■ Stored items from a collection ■
=== Begin Enclosure ===

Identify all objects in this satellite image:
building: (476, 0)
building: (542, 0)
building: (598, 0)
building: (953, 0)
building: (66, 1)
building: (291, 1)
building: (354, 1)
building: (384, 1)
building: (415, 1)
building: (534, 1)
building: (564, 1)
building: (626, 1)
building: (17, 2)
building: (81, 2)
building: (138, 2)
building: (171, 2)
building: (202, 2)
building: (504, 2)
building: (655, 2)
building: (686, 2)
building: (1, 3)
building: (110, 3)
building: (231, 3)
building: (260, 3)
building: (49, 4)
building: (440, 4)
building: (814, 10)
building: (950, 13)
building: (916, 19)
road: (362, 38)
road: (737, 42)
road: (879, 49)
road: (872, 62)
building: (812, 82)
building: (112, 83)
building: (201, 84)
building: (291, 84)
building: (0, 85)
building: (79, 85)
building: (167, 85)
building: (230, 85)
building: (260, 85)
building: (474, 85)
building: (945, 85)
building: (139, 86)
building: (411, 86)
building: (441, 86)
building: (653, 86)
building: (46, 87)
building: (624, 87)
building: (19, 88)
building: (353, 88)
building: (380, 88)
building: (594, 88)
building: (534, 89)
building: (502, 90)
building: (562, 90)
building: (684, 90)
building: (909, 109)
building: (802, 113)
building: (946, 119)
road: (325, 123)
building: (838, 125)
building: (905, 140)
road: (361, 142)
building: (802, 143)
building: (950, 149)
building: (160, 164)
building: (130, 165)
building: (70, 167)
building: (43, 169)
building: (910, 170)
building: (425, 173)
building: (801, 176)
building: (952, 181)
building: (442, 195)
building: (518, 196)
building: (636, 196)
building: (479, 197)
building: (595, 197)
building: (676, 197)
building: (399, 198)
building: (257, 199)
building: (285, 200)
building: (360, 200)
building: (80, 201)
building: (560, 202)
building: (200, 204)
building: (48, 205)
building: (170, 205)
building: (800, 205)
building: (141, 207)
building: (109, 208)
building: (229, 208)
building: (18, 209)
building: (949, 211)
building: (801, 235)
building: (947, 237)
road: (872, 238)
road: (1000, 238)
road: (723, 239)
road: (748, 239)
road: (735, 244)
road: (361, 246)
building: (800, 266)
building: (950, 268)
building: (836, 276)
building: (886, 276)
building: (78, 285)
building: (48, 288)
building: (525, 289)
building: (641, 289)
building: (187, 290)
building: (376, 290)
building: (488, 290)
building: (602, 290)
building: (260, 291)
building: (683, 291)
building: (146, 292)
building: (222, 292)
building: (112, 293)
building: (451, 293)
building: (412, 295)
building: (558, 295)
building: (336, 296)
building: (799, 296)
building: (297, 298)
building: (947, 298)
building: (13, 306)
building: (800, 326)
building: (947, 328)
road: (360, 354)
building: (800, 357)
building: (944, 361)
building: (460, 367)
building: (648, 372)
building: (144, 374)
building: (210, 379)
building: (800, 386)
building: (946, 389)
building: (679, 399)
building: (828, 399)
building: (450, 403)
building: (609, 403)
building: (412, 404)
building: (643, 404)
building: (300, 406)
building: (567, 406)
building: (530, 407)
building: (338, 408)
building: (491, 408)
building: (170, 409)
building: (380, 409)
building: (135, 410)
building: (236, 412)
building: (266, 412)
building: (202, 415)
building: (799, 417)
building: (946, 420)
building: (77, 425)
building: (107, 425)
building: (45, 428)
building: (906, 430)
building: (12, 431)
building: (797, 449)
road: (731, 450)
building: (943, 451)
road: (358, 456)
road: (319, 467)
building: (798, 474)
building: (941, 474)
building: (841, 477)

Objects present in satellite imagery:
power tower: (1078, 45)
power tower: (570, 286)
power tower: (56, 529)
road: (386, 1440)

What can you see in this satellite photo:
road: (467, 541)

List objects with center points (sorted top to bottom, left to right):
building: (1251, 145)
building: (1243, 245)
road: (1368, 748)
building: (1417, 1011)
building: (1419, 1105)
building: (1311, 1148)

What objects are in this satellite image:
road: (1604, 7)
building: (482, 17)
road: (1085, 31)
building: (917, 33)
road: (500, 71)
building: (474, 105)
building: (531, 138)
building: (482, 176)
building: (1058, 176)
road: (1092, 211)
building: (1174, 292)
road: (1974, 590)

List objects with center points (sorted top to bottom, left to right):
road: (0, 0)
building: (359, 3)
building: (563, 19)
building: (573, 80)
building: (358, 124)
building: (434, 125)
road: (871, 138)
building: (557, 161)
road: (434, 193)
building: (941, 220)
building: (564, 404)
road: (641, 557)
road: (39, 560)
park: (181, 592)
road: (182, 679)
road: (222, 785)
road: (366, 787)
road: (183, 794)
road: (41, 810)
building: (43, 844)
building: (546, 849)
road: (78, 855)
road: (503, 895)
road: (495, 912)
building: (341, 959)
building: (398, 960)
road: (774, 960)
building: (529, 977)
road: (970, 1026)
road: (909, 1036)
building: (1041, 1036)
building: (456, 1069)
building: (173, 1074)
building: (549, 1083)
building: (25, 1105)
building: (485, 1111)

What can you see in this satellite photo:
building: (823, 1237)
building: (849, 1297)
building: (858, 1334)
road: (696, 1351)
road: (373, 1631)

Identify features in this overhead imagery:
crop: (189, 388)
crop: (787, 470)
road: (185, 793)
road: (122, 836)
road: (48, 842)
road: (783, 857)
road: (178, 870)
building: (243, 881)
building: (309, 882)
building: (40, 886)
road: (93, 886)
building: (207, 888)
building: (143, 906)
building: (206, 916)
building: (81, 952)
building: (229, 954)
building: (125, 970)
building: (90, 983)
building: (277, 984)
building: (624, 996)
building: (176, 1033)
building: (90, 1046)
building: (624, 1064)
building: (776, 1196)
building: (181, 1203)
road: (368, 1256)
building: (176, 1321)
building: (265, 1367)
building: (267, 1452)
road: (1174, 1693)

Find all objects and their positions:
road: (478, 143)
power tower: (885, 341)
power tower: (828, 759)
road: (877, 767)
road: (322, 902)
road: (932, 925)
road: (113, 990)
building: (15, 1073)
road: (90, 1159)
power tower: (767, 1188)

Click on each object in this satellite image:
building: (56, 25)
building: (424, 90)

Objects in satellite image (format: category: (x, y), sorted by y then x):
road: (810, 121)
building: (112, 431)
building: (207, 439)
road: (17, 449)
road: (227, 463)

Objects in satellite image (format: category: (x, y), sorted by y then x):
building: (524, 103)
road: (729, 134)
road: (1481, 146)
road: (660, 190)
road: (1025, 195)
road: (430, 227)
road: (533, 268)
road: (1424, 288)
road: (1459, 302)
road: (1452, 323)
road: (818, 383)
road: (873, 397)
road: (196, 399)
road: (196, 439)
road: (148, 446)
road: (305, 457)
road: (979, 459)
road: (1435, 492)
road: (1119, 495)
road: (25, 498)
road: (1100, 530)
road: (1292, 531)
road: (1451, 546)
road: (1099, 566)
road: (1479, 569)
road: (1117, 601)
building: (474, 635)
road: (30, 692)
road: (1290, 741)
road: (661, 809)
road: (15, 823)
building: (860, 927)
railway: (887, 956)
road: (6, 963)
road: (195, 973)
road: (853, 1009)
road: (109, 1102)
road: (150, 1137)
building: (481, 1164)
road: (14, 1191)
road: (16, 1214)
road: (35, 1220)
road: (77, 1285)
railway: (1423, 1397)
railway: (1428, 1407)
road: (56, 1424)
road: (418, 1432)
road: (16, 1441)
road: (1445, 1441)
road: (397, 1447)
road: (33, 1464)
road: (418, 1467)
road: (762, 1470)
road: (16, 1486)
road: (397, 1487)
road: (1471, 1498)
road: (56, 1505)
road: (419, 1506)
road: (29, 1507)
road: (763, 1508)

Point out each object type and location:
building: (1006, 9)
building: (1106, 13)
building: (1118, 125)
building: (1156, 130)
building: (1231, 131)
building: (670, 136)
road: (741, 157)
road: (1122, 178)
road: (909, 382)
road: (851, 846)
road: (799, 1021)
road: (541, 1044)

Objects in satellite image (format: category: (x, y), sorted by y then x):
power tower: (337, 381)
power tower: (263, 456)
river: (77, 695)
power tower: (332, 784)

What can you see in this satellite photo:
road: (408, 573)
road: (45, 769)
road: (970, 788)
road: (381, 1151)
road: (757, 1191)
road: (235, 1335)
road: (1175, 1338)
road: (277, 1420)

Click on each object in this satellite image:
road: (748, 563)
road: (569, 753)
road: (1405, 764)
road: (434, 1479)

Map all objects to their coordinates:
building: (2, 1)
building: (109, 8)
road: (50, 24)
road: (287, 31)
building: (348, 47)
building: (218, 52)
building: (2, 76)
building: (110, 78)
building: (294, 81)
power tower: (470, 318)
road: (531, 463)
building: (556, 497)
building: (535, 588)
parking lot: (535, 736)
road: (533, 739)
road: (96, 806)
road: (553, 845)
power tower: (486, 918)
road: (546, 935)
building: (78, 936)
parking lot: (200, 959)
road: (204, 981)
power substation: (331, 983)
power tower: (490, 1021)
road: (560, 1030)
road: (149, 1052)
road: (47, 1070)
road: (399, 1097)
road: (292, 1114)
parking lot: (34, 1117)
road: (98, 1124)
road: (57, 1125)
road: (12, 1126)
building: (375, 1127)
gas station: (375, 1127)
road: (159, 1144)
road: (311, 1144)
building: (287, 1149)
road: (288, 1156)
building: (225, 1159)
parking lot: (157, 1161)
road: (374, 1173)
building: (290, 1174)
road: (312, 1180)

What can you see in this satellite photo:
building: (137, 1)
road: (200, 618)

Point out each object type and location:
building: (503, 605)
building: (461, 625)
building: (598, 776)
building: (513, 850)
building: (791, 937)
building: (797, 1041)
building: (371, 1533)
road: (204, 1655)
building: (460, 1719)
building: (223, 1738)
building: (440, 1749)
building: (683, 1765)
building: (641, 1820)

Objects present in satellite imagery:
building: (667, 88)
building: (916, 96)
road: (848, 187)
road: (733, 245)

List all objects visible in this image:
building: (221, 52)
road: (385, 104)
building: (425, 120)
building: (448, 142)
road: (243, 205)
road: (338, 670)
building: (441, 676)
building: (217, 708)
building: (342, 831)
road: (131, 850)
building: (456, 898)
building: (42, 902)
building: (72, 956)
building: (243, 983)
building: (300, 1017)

=== End Enclosure ===

■ WHAT NEEDS TO BE DONE ■
In the data above, each line holding "tower" is to be found and copied.

■ WRITTEN SOLUTION ■
power tower: (1078, 45)
power tower: (570, 286)
power tower: (56, 529)
power tower: (885, 341)
power tower: (828, 759)
power tower: (767, 1188)
power tower: (337, 381)
power tower: (263, 456)
power tower: (332, 784)
power tower: (470, 318)
power tower: (486, 918)
power tower: (490, 1021)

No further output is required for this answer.